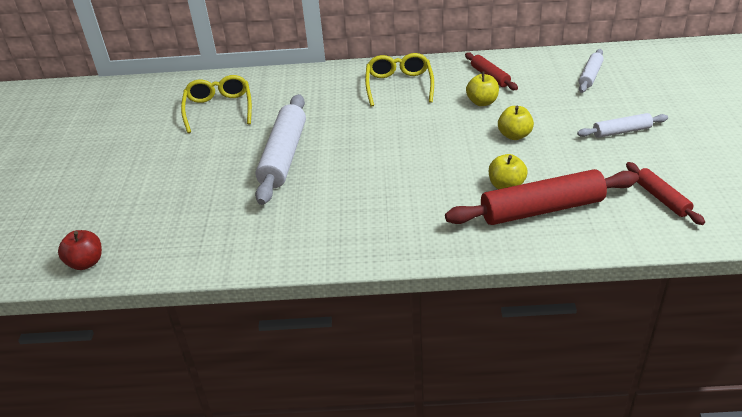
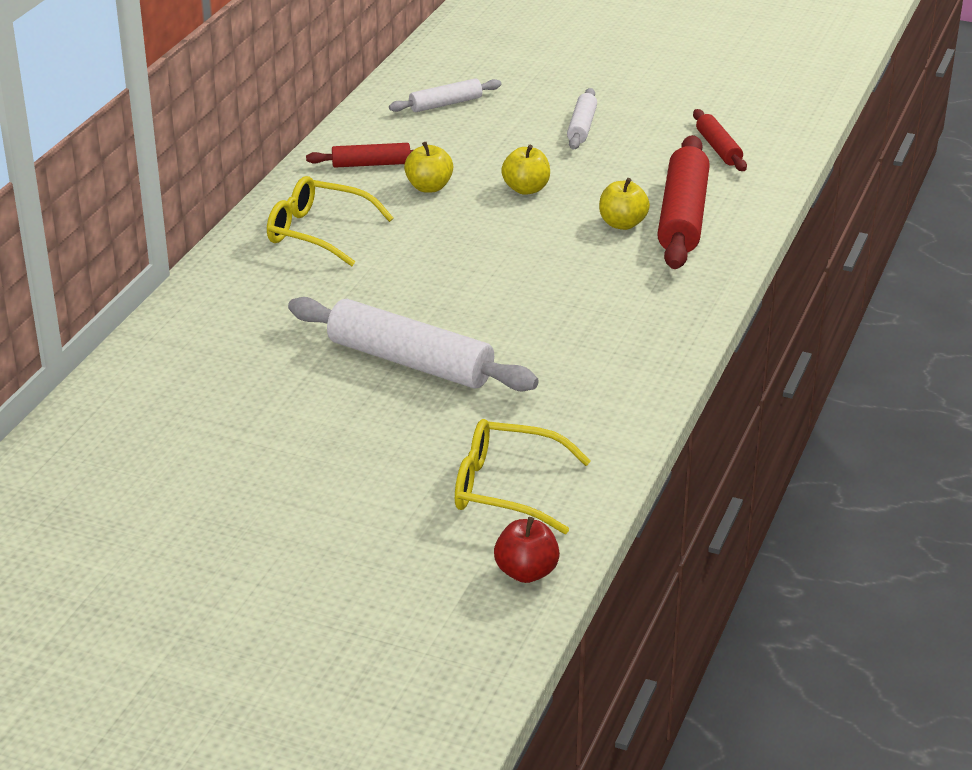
camera: 70 degrees left, 5 degrees down
(219, 109) = (211, 396): yellow glasses -> yellow glasses (506, 488)
(590, 76) = (445, 104): white rolling pin -> white rolling pin turned 75 degrees counterclockwise
(661, 198) = (718, 148): red rolling pin -> red rolling pin turned 75 degrees clockwise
◆ ◆ ◆ ◆
§ Task goal
Restate the data word for word without pictures.

§ Answer to the problem
camera: 70 degrees left, 5 degrees down
(219, 109) = (211, 396): yellow glasses -> yellow glasses (506, 488)
(590, 76) = (445, 104): white rolling pin -> white rolling pin turned 75 degrees counterclockwise
(661, 198) = (718, 148): red rolling pin -> red rolling pin turned 75 degrees clockwise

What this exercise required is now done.